● **Aim of the exercise**:
Please return all lines in the listing holding the word "padlock".

● **Data section**:

· · · ·

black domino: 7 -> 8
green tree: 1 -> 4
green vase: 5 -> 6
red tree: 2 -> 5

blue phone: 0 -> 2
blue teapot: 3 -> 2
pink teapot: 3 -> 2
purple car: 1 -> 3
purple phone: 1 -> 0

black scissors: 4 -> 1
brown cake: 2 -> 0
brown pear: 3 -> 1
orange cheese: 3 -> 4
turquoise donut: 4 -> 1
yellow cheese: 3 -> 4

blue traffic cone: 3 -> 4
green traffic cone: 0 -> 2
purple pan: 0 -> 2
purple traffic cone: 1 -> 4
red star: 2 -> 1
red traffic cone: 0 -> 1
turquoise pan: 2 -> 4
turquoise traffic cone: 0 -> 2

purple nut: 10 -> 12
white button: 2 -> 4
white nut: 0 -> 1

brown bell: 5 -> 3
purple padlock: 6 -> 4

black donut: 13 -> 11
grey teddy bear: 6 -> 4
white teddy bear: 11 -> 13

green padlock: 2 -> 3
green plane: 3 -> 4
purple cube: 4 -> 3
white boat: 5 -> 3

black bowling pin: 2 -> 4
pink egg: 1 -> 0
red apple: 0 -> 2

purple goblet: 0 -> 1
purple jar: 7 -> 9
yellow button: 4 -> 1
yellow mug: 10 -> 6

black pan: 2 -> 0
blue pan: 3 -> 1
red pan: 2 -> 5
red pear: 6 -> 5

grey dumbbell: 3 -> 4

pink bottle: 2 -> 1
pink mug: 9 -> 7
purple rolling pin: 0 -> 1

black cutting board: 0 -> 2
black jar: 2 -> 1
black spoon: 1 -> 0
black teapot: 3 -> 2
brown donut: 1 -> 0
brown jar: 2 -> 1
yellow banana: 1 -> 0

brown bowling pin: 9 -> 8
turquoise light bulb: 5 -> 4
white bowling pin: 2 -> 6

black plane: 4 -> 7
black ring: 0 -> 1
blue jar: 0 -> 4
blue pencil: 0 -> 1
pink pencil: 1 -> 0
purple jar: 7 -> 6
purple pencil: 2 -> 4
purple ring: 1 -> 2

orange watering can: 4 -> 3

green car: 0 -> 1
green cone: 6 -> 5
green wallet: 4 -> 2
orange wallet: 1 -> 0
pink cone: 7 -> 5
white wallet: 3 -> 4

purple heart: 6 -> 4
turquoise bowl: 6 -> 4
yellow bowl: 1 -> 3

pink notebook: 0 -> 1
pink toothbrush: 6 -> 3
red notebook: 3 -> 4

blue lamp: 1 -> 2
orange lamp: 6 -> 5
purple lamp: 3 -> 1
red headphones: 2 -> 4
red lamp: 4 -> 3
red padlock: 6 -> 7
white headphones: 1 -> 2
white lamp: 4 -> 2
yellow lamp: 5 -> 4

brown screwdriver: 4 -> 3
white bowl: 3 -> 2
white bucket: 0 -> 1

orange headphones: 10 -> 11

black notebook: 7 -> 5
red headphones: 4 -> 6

· · · ·

● **Solution to this task**:
purple padlock: 6 -> 4
green padlock: 2 -> 3
red padlock: 6 -> 7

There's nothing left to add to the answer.